**TASK OBJECTIVE**:
Copy every line from the stored records below that contains the string "grace".

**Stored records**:
•••••

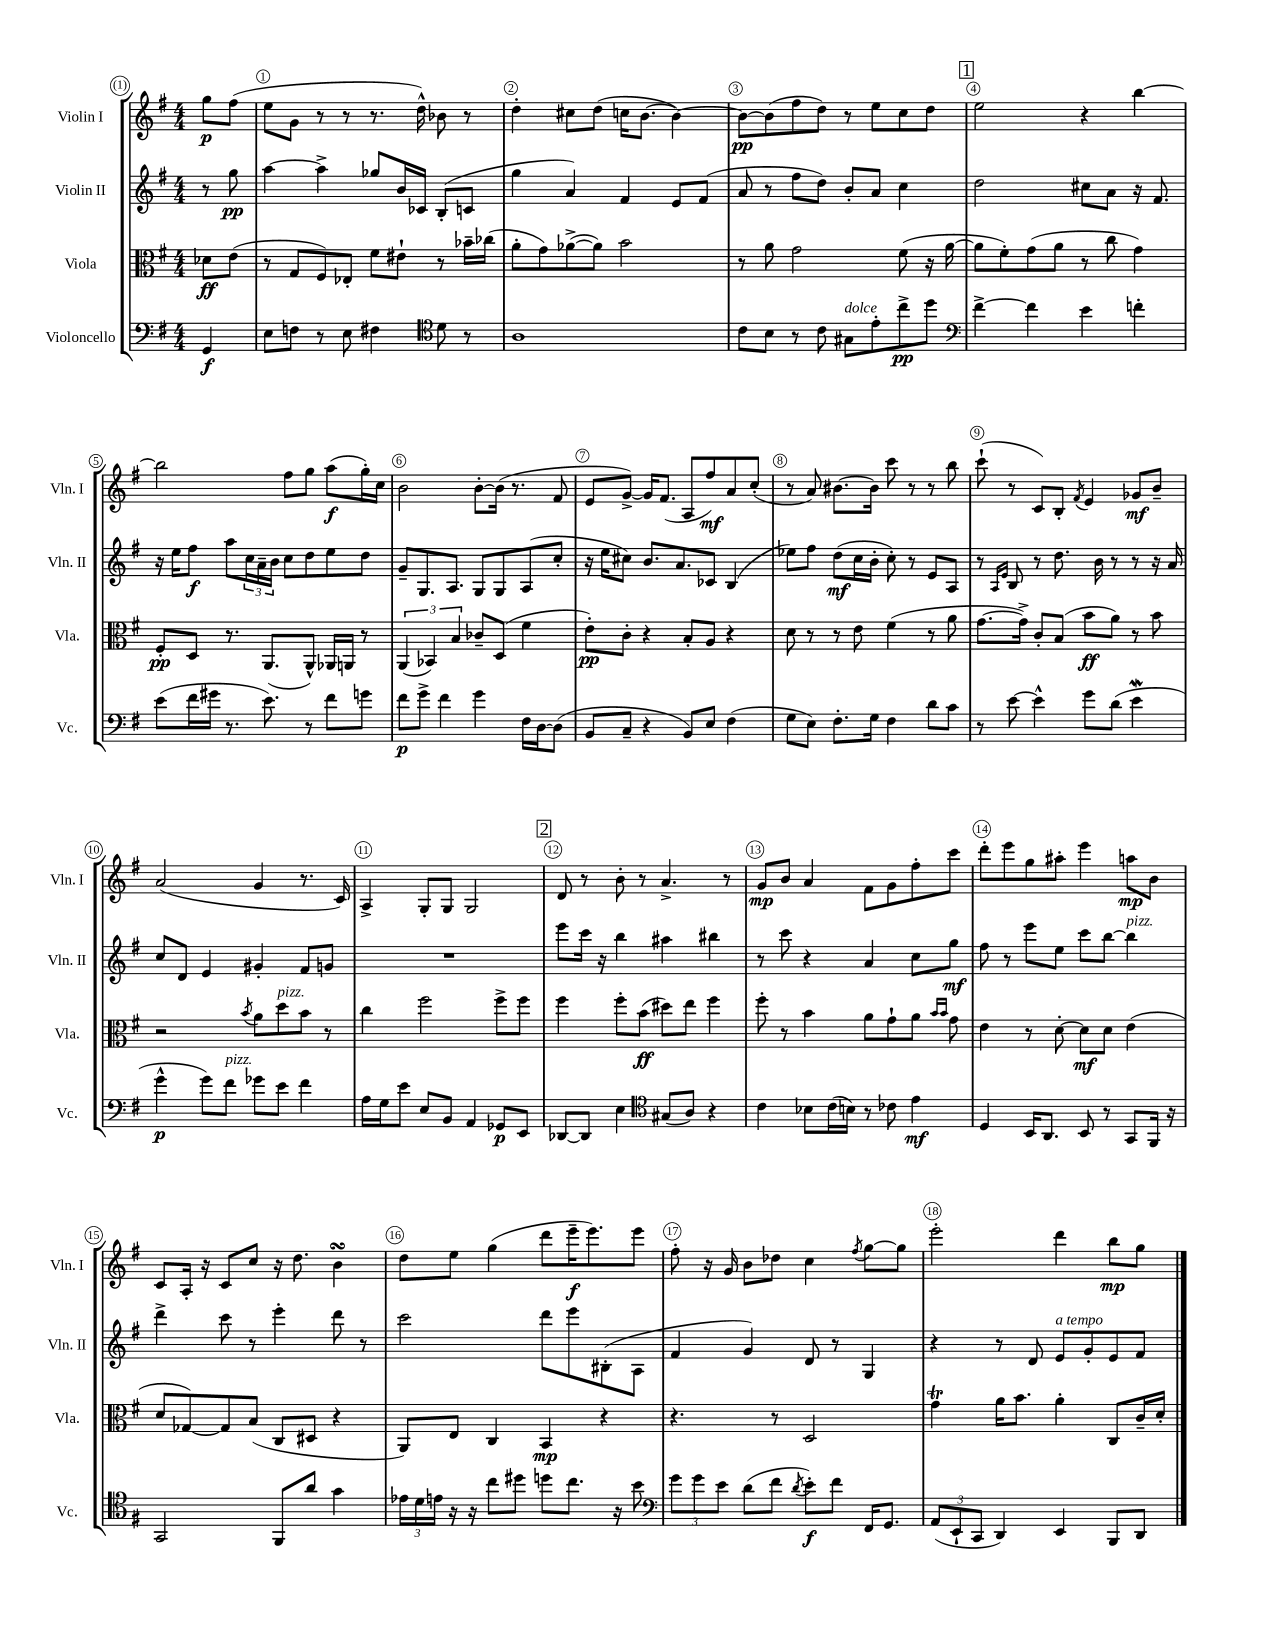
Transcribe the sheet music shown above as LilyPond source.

<<
\new StaffGroup <<
\new Staff = "s0" \with { instrumentName = "Violin I" shortInstrumentName = "Vln. I" } {
    \clef treble \key g \major \numericTimeSignature \time 4/4 \partial 4
    g''8\p fis''8( |
    e''8 g'8 r8 r8 r8. d''16-^) bes'8 r8 |
    d''4-. cis''8 d''8( c''16 b'8.~ b'4~) |
    b'8~\pp b'8( fis''8 d''8) r8 e''8 c''8 d''8 |
    \mark \markup { \box "1" } e''2 r4 b''4~ |
    b''2 fis''8 g''8 a''8\f( g''16-.) c''16 |
    b'2 b'8~-. b'16( r8. fis'8 |
    e'8 g'8~->) g'16 fis'8.( a8 fis''8\mf) a'8 c''8-.( |
    r8 a'8) bis'8.~ bis'16 c'''8 r8 r8 b''8 |
    c'''8-!( r8 c'8) b8-. \acciaccatura { fis'8 } e'4 ges'8\mf b'8-- |
    a'2( g'4 r8. c'16) |
    a4-> g8-. g8 g2 |
    \mark \markup { \box "2" } d'8 r8 b'8-. r8 a'4.-> r8 |
    g'8\mp b'8 a'4 fis'8 g'8 fis''8-. c'''8 |
    d'''8-. e'''8 g''8 ais''8-. e'''4 a''8\mp b'8 |
    c'8 a16-. r16 c'8 c''8 r16 d''8. b'4\turn |
    d''8 e''8 g''4( d'''8 e'''16--\f e'''8.) e'''8 |
    fis''8-. r16 g'16 b'8 des''8 c''4 \acciaccatura { fis''8 } g''8~ g''8 |
    e'''2-. d'''4 b''8\mp g''8 \bar "|." |
}
\new Staff = "s1" \with { instrumentName = "Violin II" shortInstrumentName = "Vln. II" } {
    \clef treble \key g \major \numericTimeSignature \time 4/4 \partial 4
    r8 g''8\pp |
    a''4~ a''4-> ges''8 b'16 ces'16 b8-.( c'8 |
    g''4 a'4) fis'4 e'8 fis'8( |
    a'8 r8 fis''8 d''8) b'8-. a'8 c''4 |
    \mark \markup { \box "1" } d''2 cis''8 a'8 r16 fis'8. |
    r16 e''16 fis''8\f a''8 \tuplet 3/2 { c''16 a'16-- b'16 } c''8 d''8 e''8 d''8 |
    g'8-- g8. a8. g8 g8 a8( c''8-. |
    r16 e''16 cis''8) b'8. a'8. ces'8 b4( |
    ees''8) fis''8 d''8\mf( c''16 b'16-. c''8-.) r8 e'8 a8 |
    r8 \grace { a16 e'16 } b8 r8 d''8. b'16 r8 r8 r16 a'16 |
    c''8 d'8 e'4 gis'4-. fis'8 g'8 |
    R1 |
    \mark \markup { \box "2" } e'''8 c'''16 r16 b''4 ais''4 bis''4 |
    r8 c'''8 r4 a'4 c''8 g''8\mf |
    fis''8 r8 e'''8 e''8 c'''8 b''8~ b''4^\markup { \italic "pizz." } |
    d'''4-> c'''8 r8 e'''4-. d'''8 r8 |
    c'''2 d'''8 e'''8 bis8-.( a8 |
    fis'4 g'4) d'8 r8 g4 |
    r4 r8 d'8 e'8^\markup { \italic "a tempo" } g'8-. e'8 fis'8 \bar "|." |
}
\new Staff = "s2" \with { instrumentName = "Viola" shortInstrumentName = "Vla." } {
    \clef alto \key g \major \numericTimeSignature \time 4/4 \partial 4
    des'8\ff e'8( |
    r8 g8 fis8) ees8-. fis'8 eis'8-! r8 bes'16-- ces''16( |
    a'8-. g'8) aes'8~->( aes'8) b'2 |
    r8 a'8 g'2 fis'8( r16 a'16~ |
    \mark \markup { \box "1" } a'8 fis'8-.) g'8( a'8 r8 c''8 g'4) |
    fis8-.\pp d8 r8. a,8.( a,8-^) aes,16 a,16 r8 |
    \tuplet 3/2 { a,4( bes,4) b4 } ces'8-- d8( fis'4 |
    e'8-.\pp) c'8-. r4 b8-. a8 r4 |
    d'8 r8 r8 e'8 fis'4( r8 a'8 |
    g'8.~ g'16->) c'8-. b8( b'8\ff a'8) r8 b'8 |
    r2 \acciaccatura { b'8 } a'8 d''8^\markup { \italic "pizz." } b'8 r8 |
    c''4 fis''2 fis''8-> fis''8 |
    \mark \markup { \box "2" } fis''4 fis''8-. b'8\ff( dis''8) e''8 fis''4 |
    fis''8-. r8 b'4 a'8 g'8-! a'8 \grace { b'16 b'16 } g'8 |
    e'4 r8 d'8~-. d'8\mf d'8 e'4( |
    d'8 ges8~) ges8 b8( c8 dis8 r4 |
    a,8) e8 c4 b,4\mp r4 |
    r4. r8 d2 |
    g'4\trill a'16 b'8. a'4-. c8 c'16-- d'16-. \bar "|." |
}
\new Staff = "s3" \with { instrumentName = "Violoncello" shortInstrumentName = "Vc." } {
    \clef bass \key g \major \numericTimeSignature \time 4/4 \partial 4
    g,4\f |
    e8 f8 r8 e8 fis4 \clef tenor d'8 r8 |
    a1 |
    c'8 b8 r8 c'8 gis8^\markup { \italic "dolce" } e'8-. c''8->\pp d''8 |
    \mark \markup { \box "1" } \clef bass fis'4~-> fis'4 e'4 f'4-. |
    e'8( fis'16 gis'16 r8. e'8.) r8 fis'8 g'8 |
    fis'8\p g'8-> fis'4 g'4 fis16 d16~ d8( |
    b,8 c8-- r4 b,8) e8 fis4( |
    g8 e8) fis8.-. g16 fis4 d'8 c'8 |
    r8 e'8~ e'4-^ g'8 d'8( e'4\mordent |
    g'4-^\p g'8) fis'8^\markup { \italic "pizz." } ges'8 e'8 fis'4 |
    a16 g16 e'8 e8 b,8 a,4 ges,8\p e,8 |
    \mark \markup { \box "2" } des,8~ des,8 e4 \clef tenor gis8( a8) r4 |
    c'4 bes8 c'16( b16) r8 ces'8 e'4\mf |
    d4 b,16 a,8. b,8 r8 g,8 fis,16 r16 |
    g,2 fis,8 a'8 g'4 |
    \tuplet 3/2 { ees'16 d'16 e'16 } r16 r16 c''8 dis''8 d''8 c''8. r16 b'8 |
    \clef bass \tuplet 3/2 { g'8 g'8 e'8 } d'8( fis'8 \acciaccatura { d'8 } e'8-.\f) fis'8 fis,16 g,8. |
    \tuplet 3/2 { a,8( e,8-! c,8 } d,4) e,4 b,,8 d,8 \bar "|." |
}
>>
>>
\layout { \context { \Score \override BarNumber.break-visibility = ##(#f #t #t) barNumberVisibility = #all-bar-numbers-visible \override BarNumber.stencil = #(make-stencil-circler 0.1 0.3 ly:text-interface::print) } }
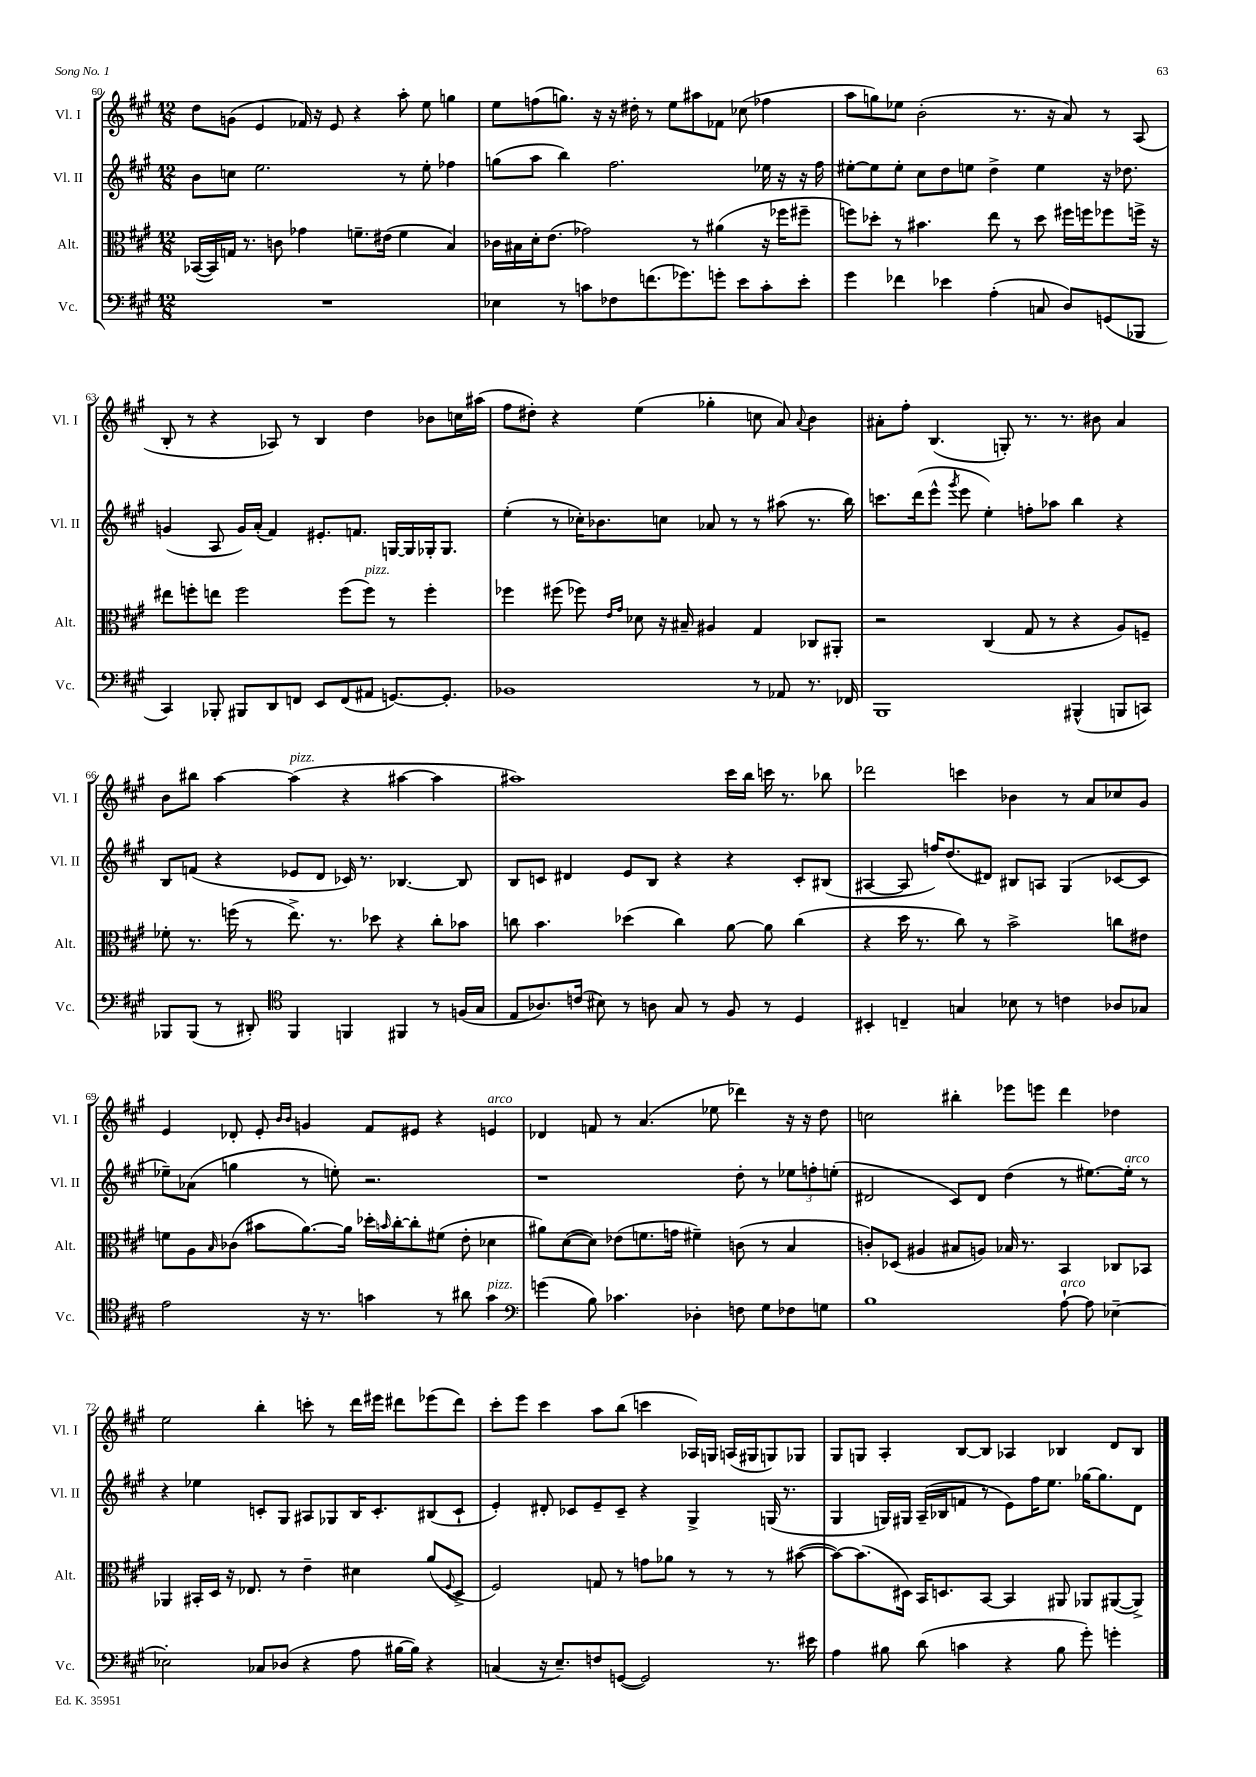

•••••

**REPLY**:
    r8 \grace { a16 e'16 } b8 r8 d''8. b'16 r8 r8 r16 a'16 |
    fis''8-. r8 b'4 a'8 g'8-! a'8 \grace { b'16 b'16 } g'8 |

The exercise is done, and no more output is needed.